# About this exercise
Every line below must be copied as written, except for pictures.
────
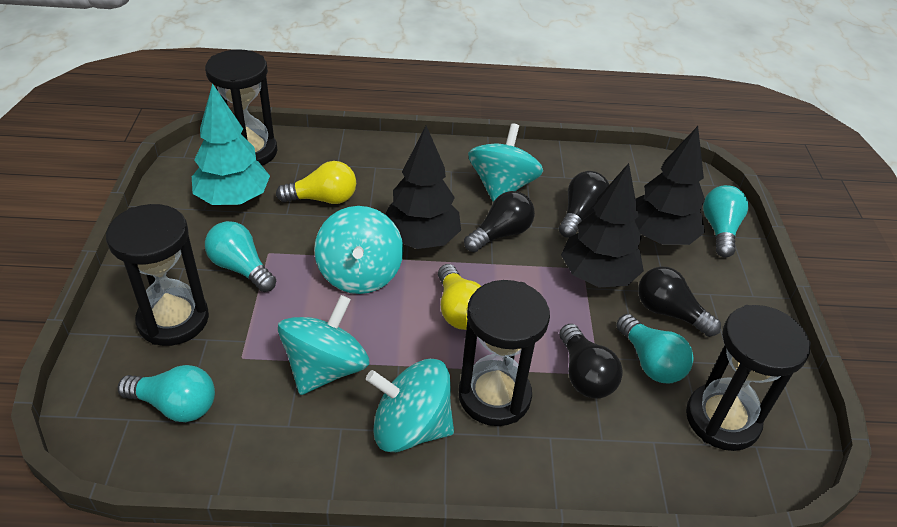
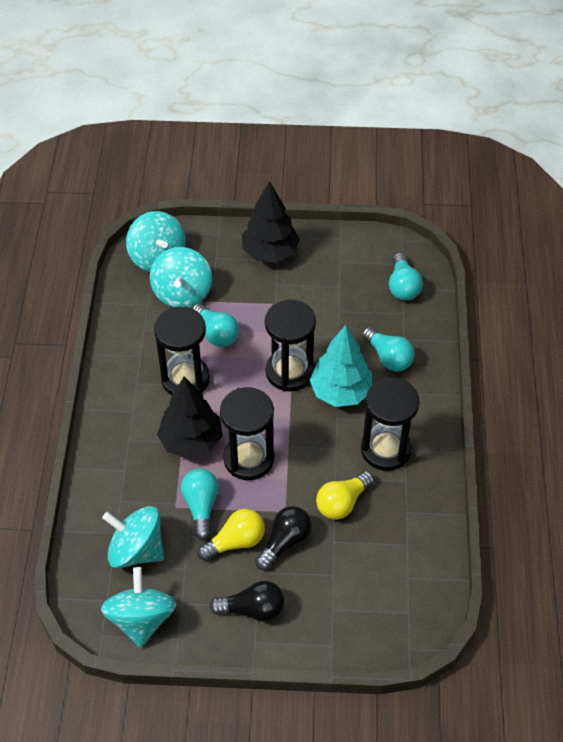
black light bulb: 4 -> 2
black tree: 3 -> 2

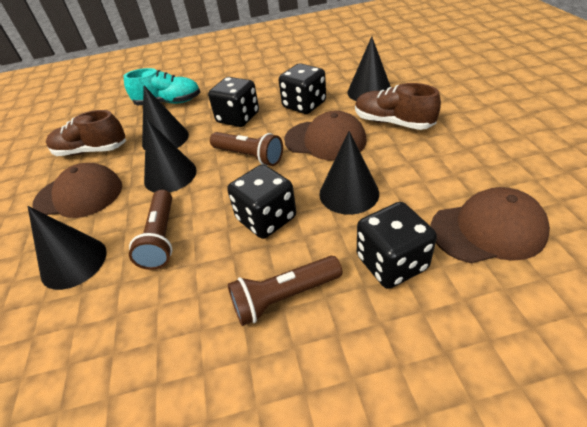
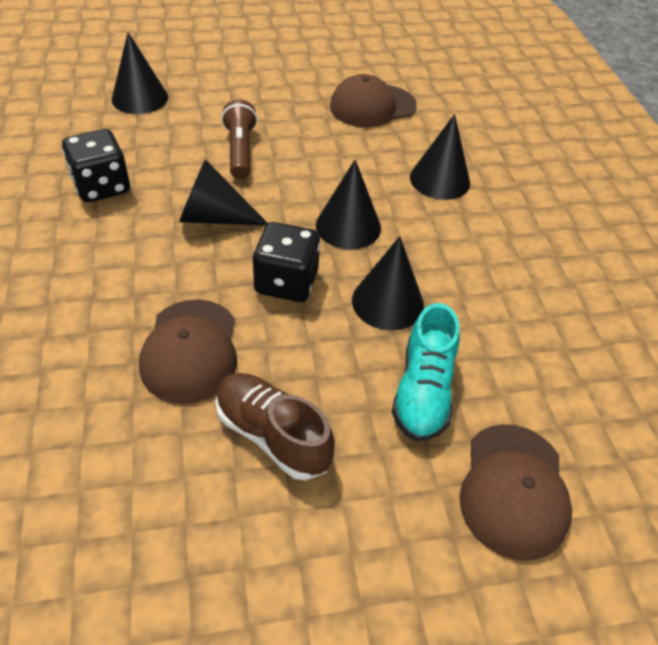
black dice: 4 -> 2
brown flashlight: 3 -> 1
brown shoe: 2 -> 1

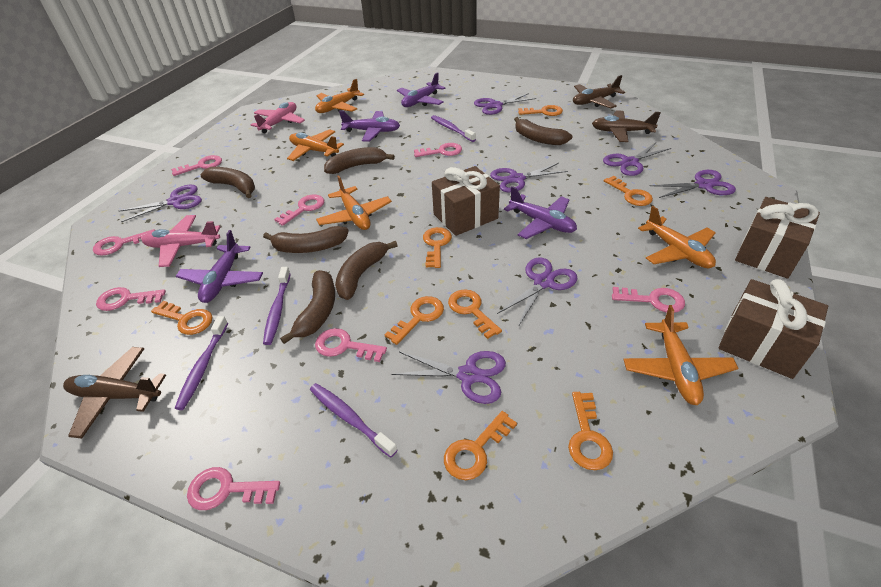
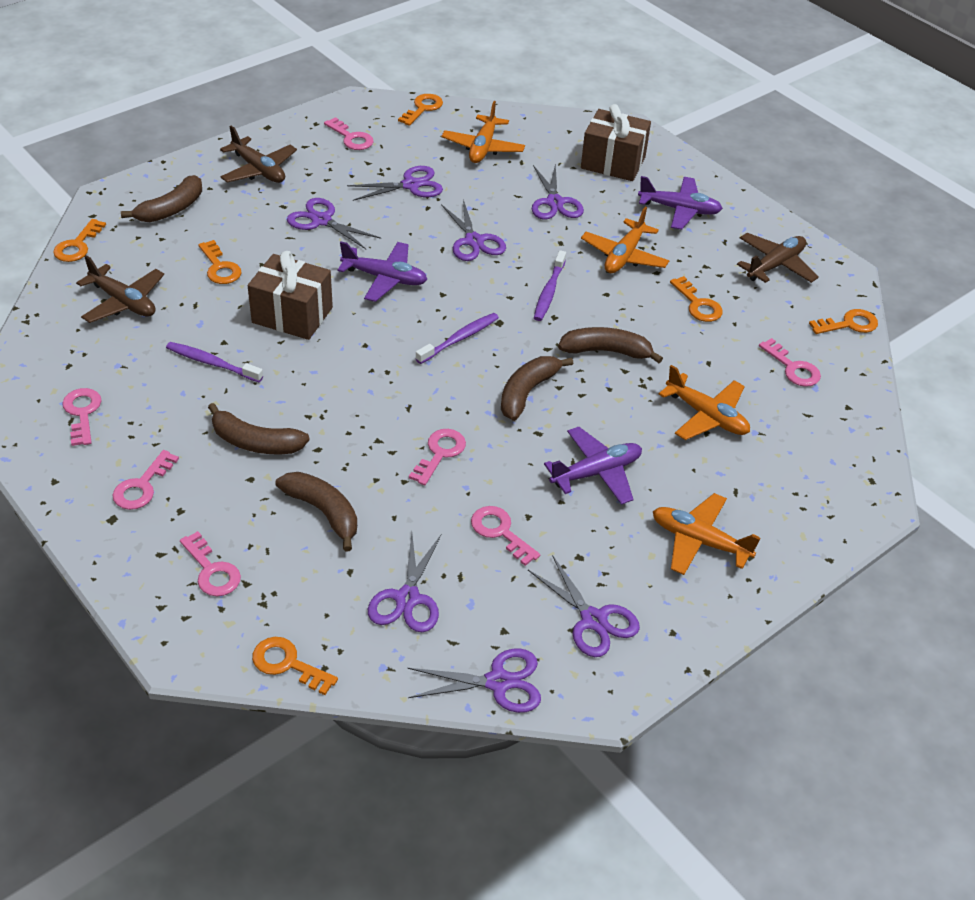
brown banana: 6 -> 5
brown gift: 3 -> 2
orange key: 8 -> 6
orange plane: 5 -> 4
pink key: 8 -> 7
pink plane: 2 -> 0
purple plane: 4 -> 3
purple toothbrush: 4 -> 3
────
# Response to this exercise
black light bulb: 4 -> 2
black tree: 3 -> 2

black dice: 4 -> 2
brown flashlight: 3 -> 1
brown shoe: 2 -> 1

brown banana: 6 -> 5
brown gift: 3 -> 2
orange key: 8 -> 6
orange plane: 5 -> 4
pink key: 8 -> 7
pink plane: 2 -> 0
purple plane: 4 -> 3
purple toothbrush: 4 -> 3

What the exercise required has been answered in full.